Task requirements – From the entries below, list each line with "schottky".
(Input data)
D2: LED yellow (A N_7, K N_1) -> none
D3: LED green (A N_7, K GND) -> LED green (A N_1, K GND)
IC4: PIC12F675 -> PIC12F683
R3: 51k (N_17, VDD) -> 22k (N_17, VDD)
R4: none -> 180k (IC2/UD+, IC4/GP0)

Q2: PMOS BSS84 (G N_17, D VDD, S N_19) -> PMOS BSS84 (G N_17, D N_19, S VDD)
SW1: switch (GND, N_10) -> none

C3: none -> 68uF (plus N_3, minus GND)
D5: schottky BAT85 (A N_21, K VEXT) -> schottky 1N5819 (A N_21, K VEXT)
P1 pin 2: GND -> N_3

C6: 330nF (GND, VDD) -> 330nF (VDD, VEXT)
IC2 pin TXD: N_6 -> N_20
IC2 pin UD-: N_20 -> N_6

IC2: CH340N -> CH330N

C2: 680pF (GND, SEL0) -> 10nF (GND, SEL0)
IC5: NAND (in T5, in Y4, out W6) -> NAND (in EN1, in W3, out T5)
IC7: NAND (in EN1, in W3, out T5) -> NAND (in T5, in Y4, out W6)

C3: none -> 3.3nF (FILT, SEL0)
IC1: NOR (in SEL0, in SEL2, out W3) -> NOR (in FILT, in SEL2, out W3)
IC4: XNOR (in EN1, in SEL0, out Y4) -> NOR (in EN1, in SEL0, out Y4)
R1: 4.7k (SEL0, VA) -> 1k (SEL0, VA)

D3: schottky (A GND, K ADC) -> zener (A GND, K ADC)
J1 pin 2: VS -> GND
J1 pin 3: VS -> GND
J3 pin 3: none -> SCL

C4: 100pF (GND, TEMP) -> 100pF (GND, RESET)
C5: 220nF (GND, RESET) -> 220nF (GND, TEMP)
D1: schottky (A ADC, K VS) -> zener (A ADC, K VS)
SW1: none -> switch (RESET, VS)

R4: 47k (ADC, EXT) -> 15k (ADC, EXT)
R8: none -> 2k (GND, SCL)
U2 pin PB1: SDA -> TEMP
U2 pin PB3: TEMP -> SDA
(End Input data)
Written response –
D5: schottky BAT85 (A N_21, K VEXT) -> schottky 1N5819 (A N_21, K VEXT)
D3: schottky (A GND, K ADC) -> zener (A GND, K ADC)
D1: schottky (A ADC, K VS) -> zener (A ADC, K VS)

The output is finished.